**Available data:**

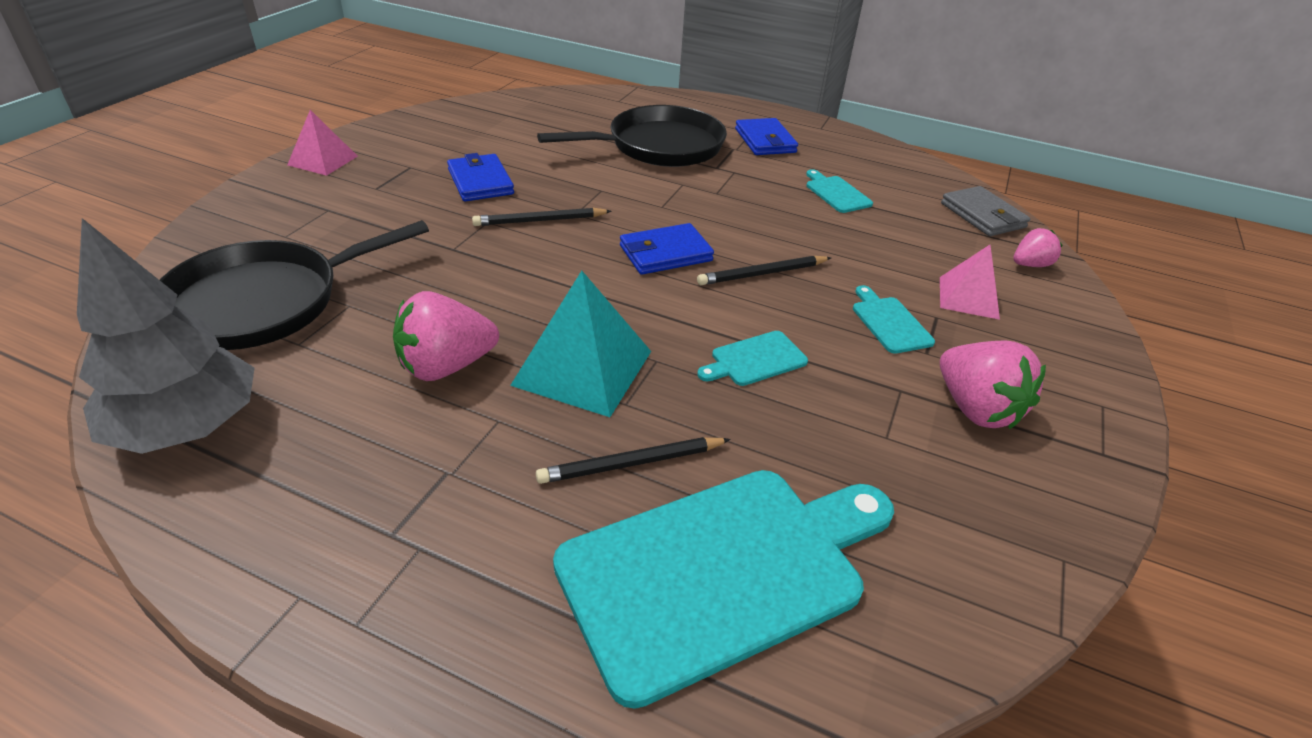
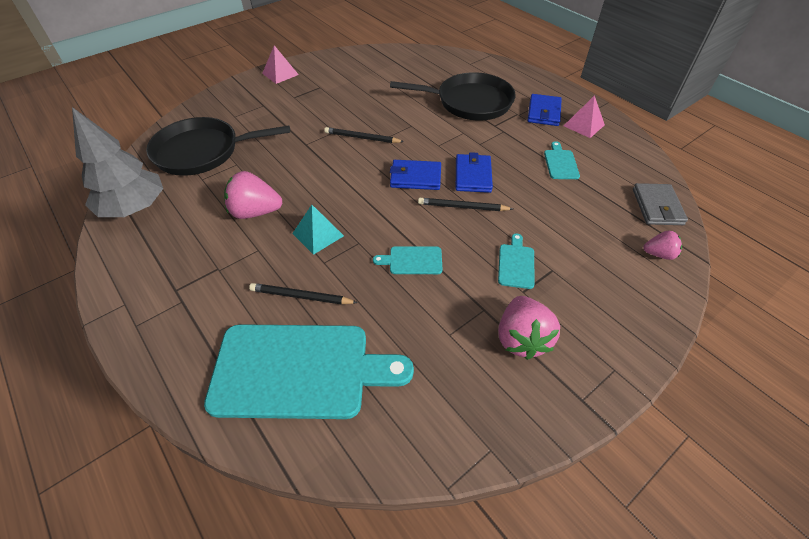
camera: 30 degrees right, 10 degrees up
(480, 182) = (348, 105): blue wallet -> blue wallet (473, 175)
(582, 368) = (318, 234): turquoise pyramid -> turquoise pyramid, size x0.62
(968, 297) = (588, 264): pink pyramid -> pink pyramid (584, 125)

---

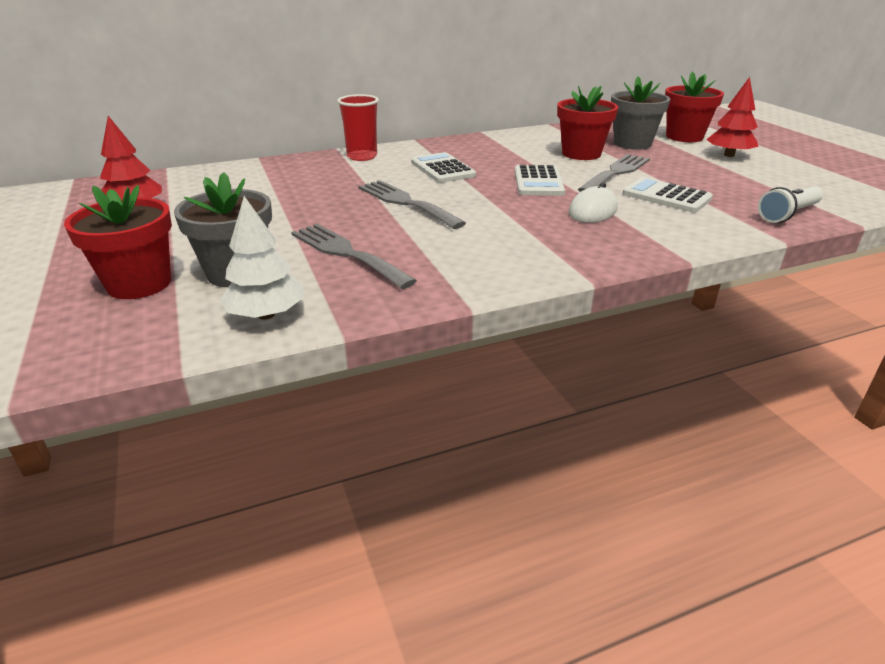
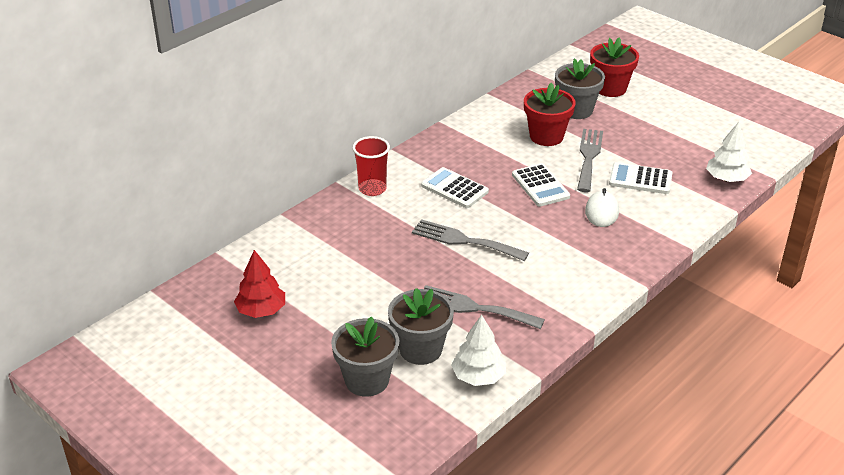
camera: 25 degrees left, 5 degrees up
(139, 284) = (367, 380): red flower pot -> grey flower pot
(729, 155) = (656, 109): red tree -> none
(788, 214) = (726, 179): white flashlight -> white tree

---

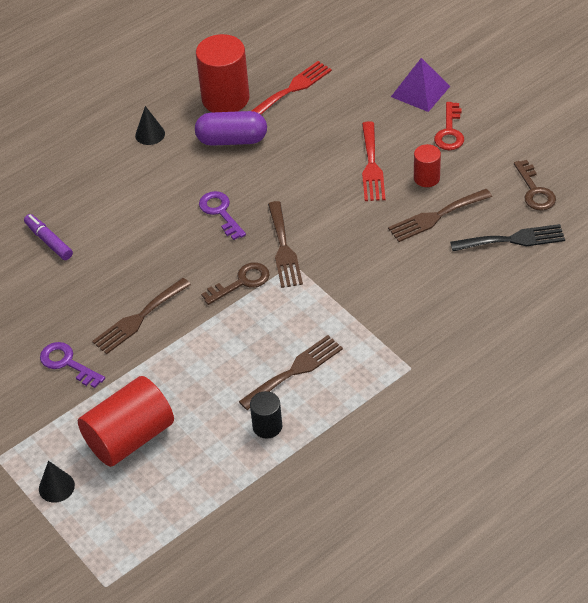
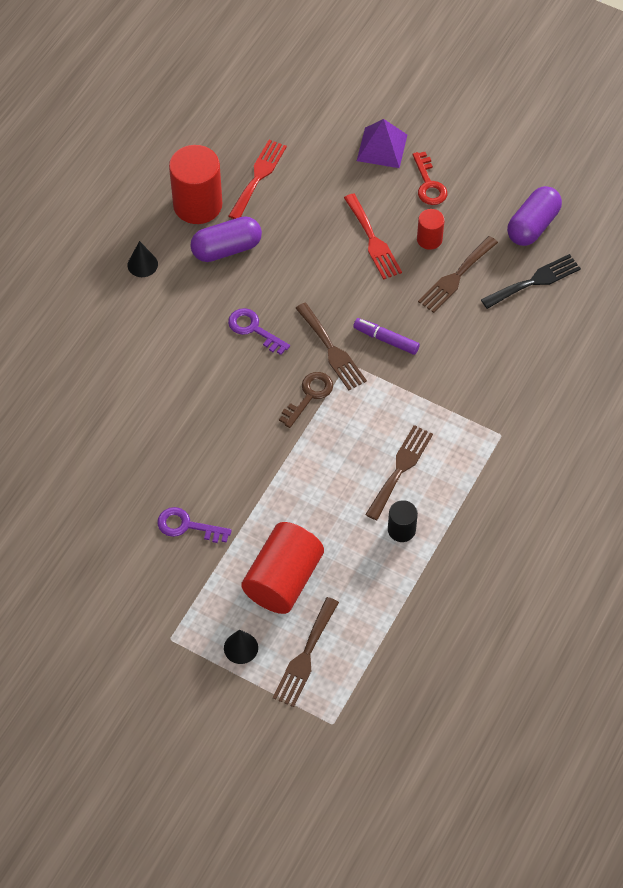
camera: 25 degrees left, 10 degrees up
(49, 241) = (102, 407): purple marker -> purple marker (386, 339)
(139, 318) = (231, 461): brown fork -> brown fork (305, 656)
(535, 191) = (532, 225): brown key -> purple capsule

**What you should do:** Proceeding from the line containing "camera: 30 degrees right, 10 degrees up" through the line containing "(968, 297) = (588, 264): pink", transcribe the lines above exactly, both end lines included.

**Solution for this problem:**
camera: 30 degrees right, 10 degrees up
(480, 182) = (348, 105): blue wallet -> blue wallet (473, 175)
(582, 368) = (318, 234): turquoise pyramid -> turquoise pyramid, size x0.62
(968, 297) = (588, 264): pink pyramid -> pink pyramid (584, 125)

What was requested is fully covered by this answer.